-- Provided records follows --
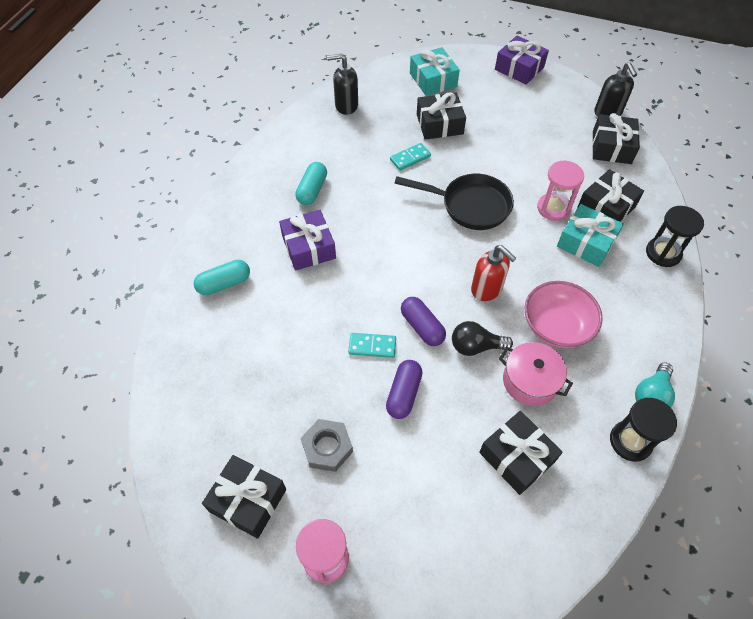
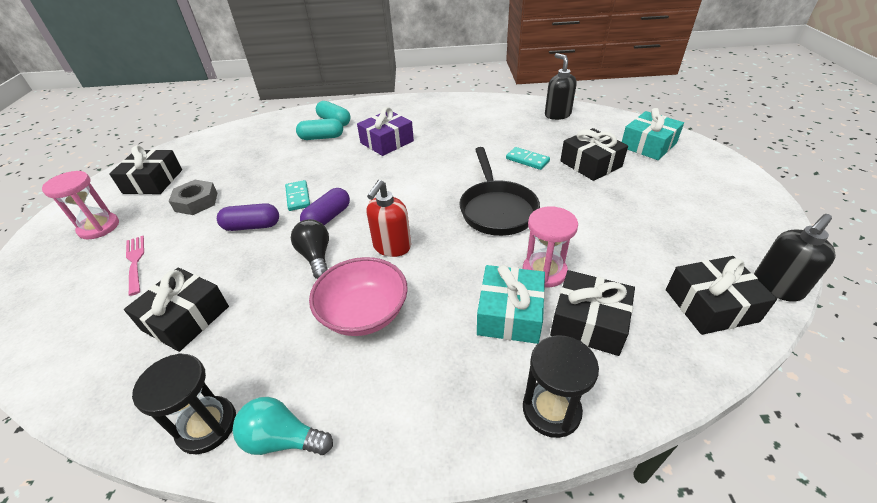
camera: 70 degrees right, 15 degrees down
(312, 190) = (447, 127): turquoise capsule -> turquoise capsule (321, 137)
(414, 508) = (135, 262): none -> pink fork
(519, 68) = (748, 192): purple gift -> none
(530, 381) = (281, 307): pink pot -> none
-- Provided records concluded --
What you are asked to do: In the records above, find the line containing "(312, 190) = (447, 127): turquoise" and print it and every later line exactly, through the last one.

Response to this exercise:
(312, 190) = (447, 127): turquoise capsule -> turquoise capsule (321, 137)
(414, 508) = (135, 262): none -> pink fork
(519, 68) = (748, 192): purple gift -> none
(530, 381) = (281, 307): pink pot -> none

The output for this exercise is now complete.